Top of Exercise inputs
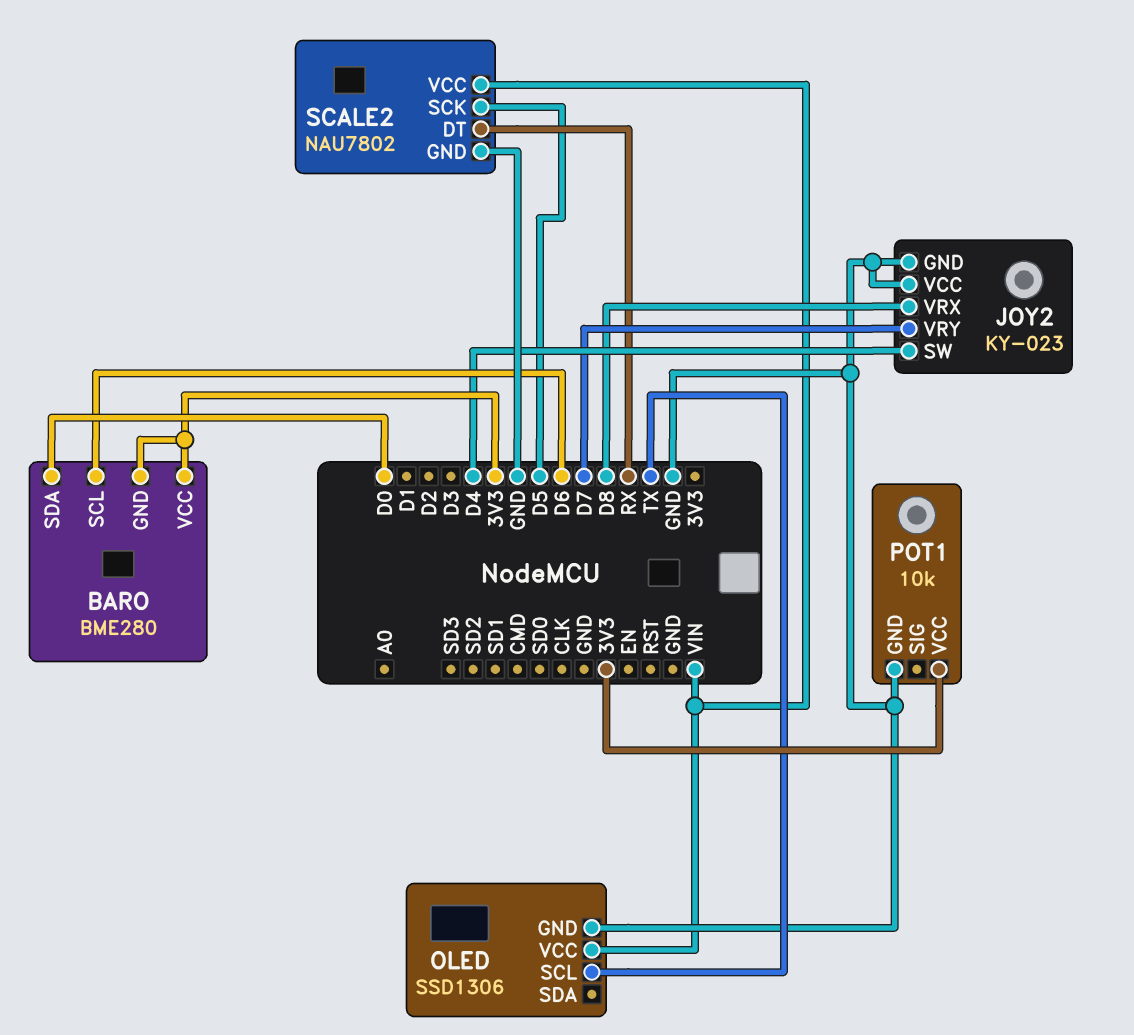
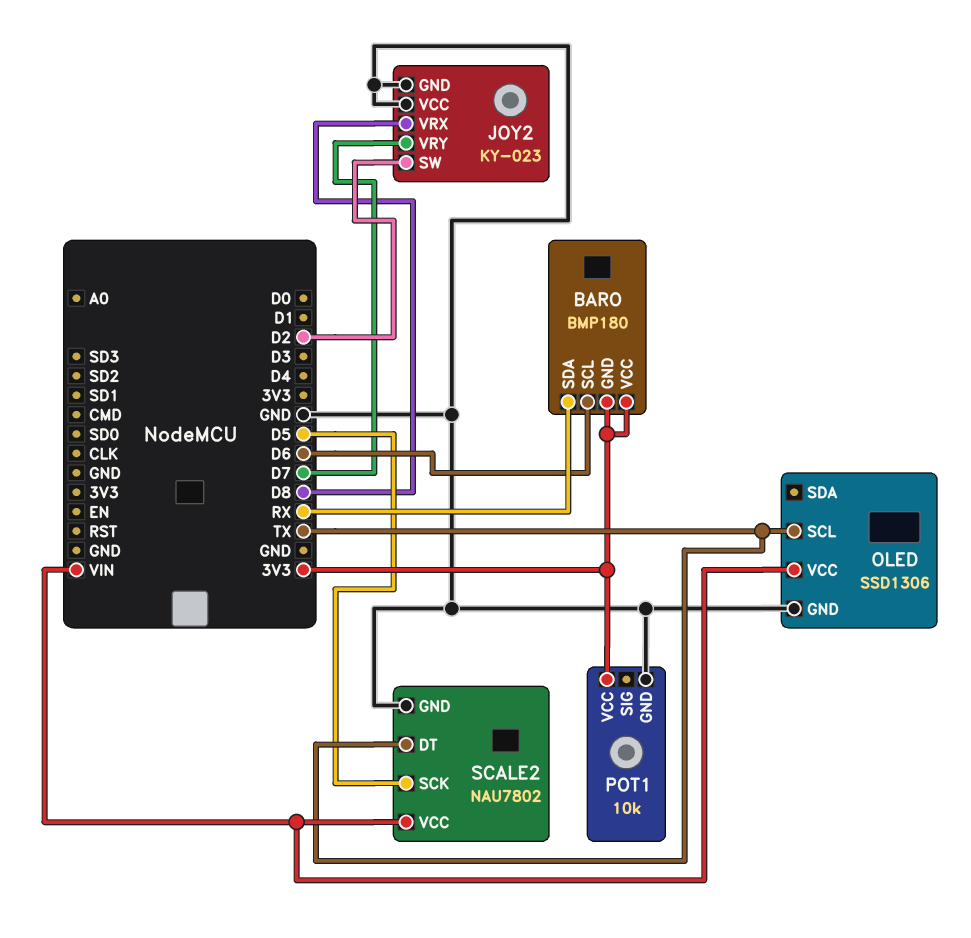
BARO: BME280 -> BMP180
BARO pin SDA: D0 -> RX
JOY2 pin SW: D4 -> D2
SCALE2 pin DT: RX -> TX

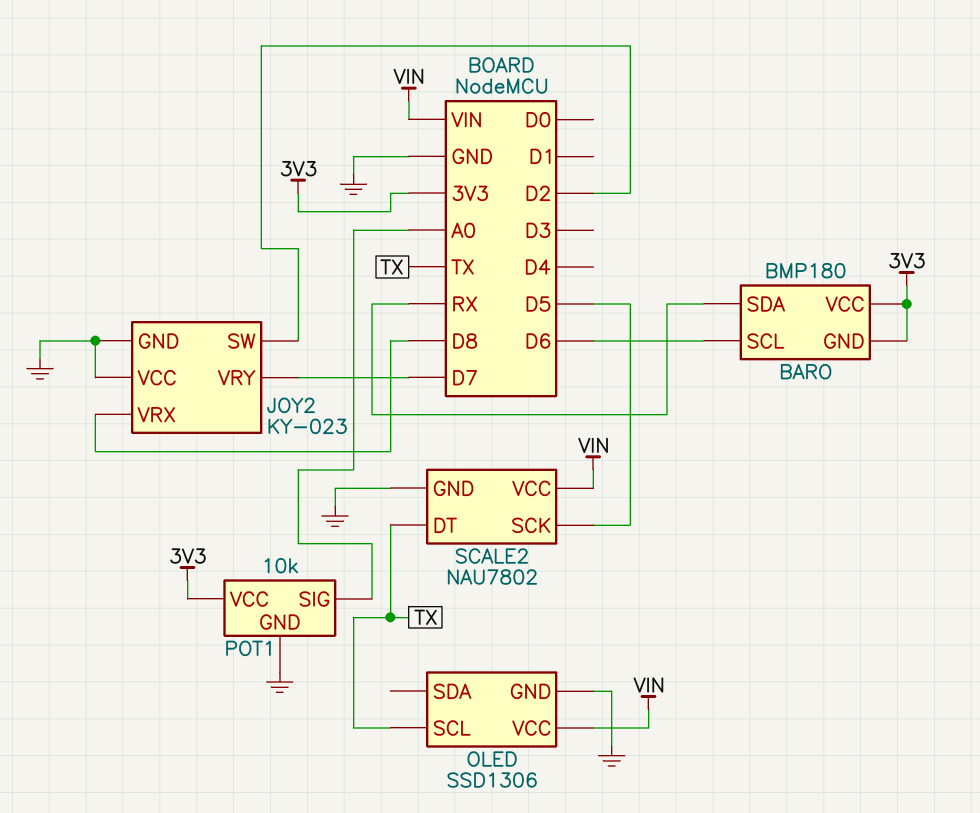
POT1 pin SIG: none -> A0

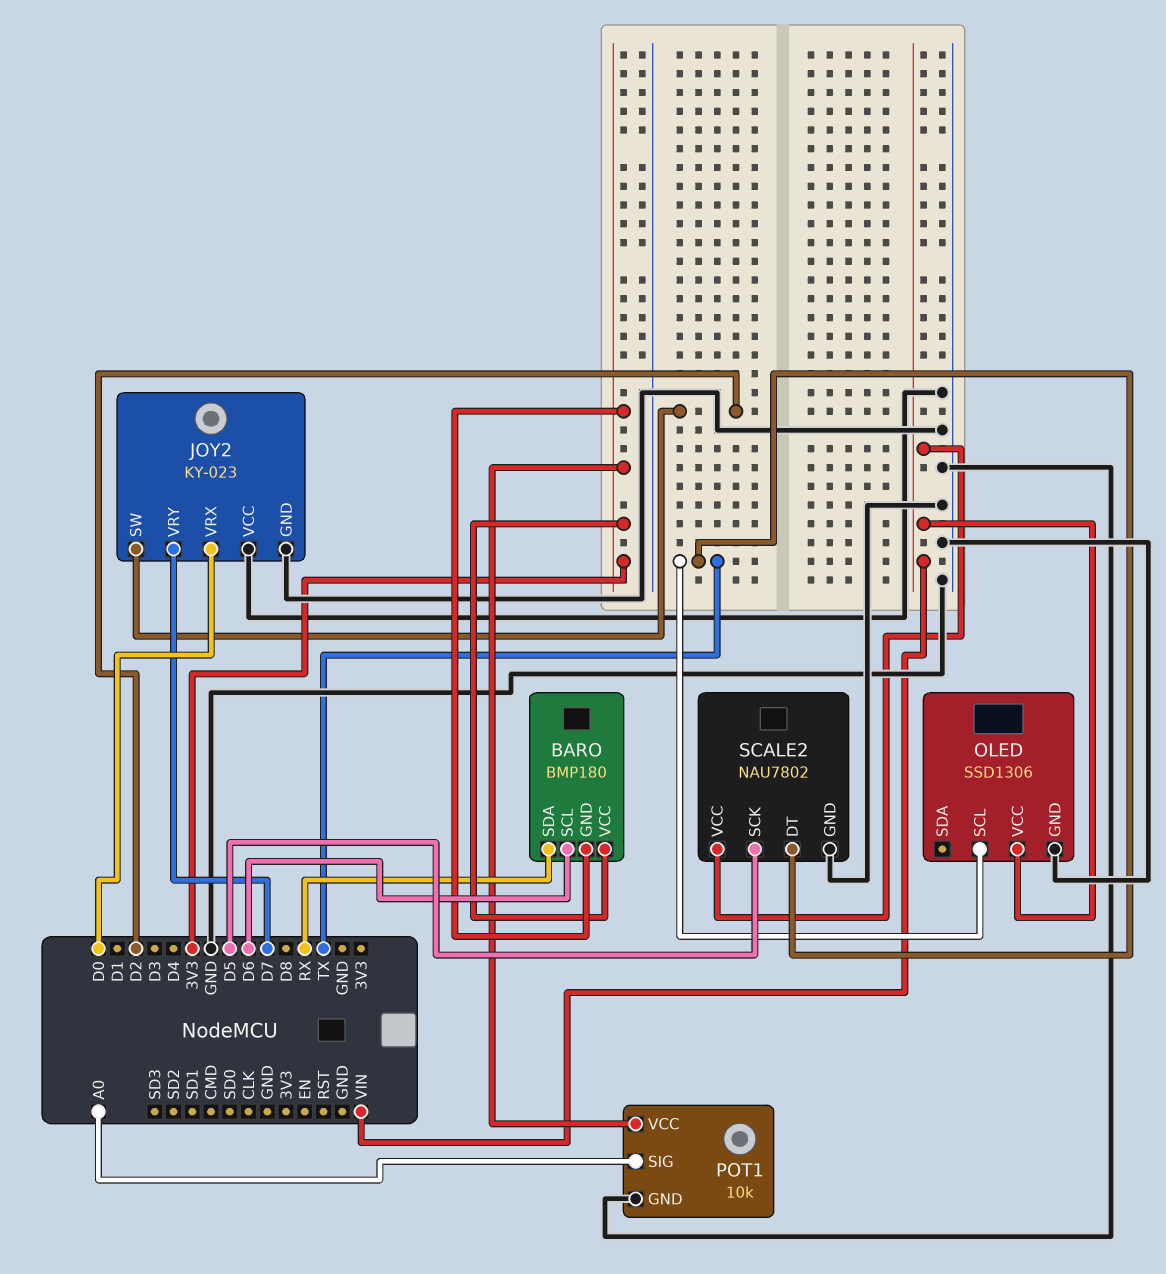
JOY2 pin VRX: D8 -> D0

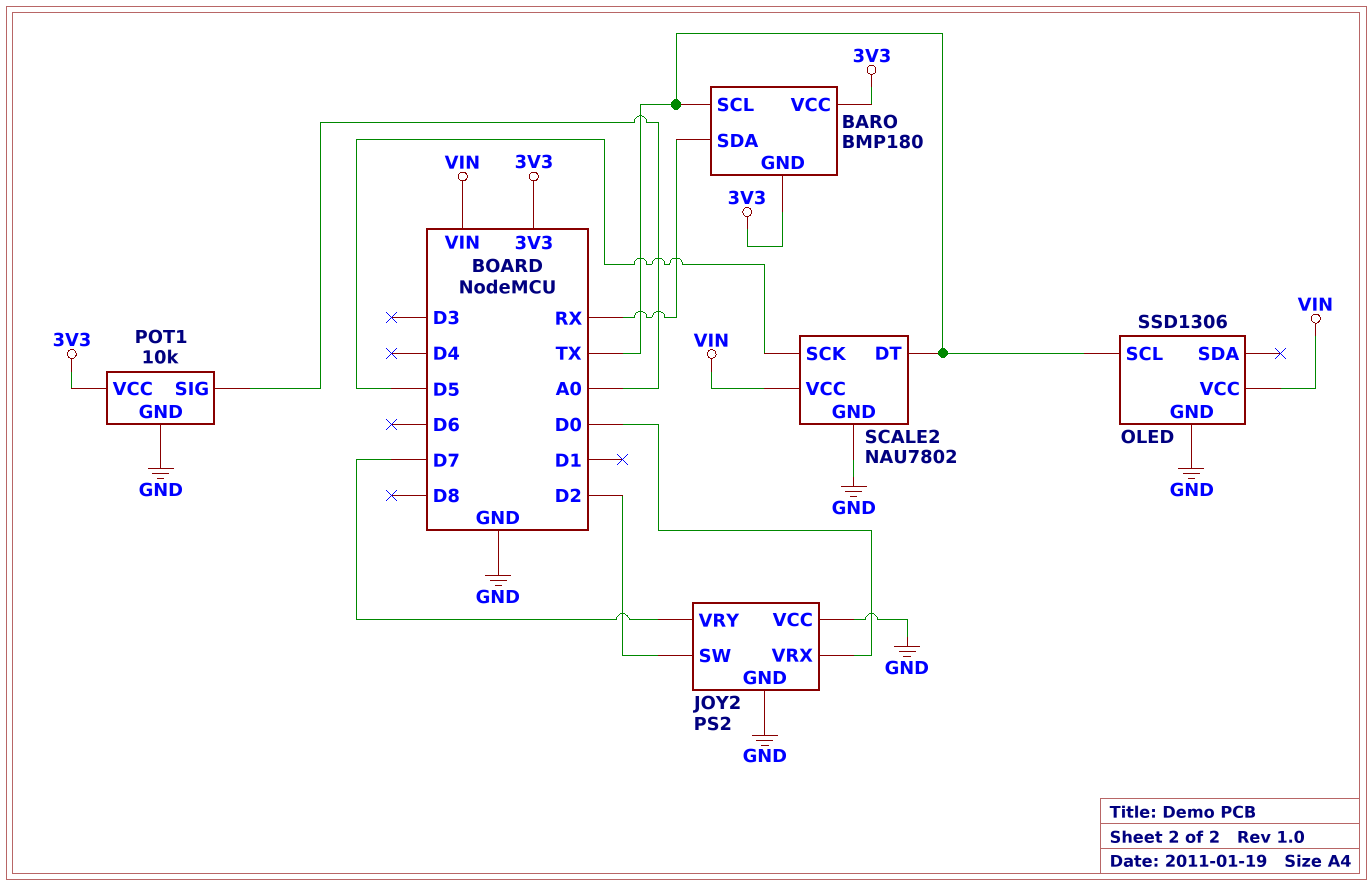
BARO pin SCL: D6 -> TX
JOY2: KY-023 -> PS2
Bottom of Exercise inputs
The output must match the records word for word, except that no pictures appear.

Answer for this exercise:
BARO: BME280 -> BMP180
BARO pin SDA: D0 -> RX
JOY2 pin SW: D4 -> D2
SCALE2 pin DT: RX -> TX

POT1 pin SIG: none -> A0

JOY2 pin VRX: D8 -> D0

BARO pin SCL: D6 -> TX
JOY2: KY-023 -> PS2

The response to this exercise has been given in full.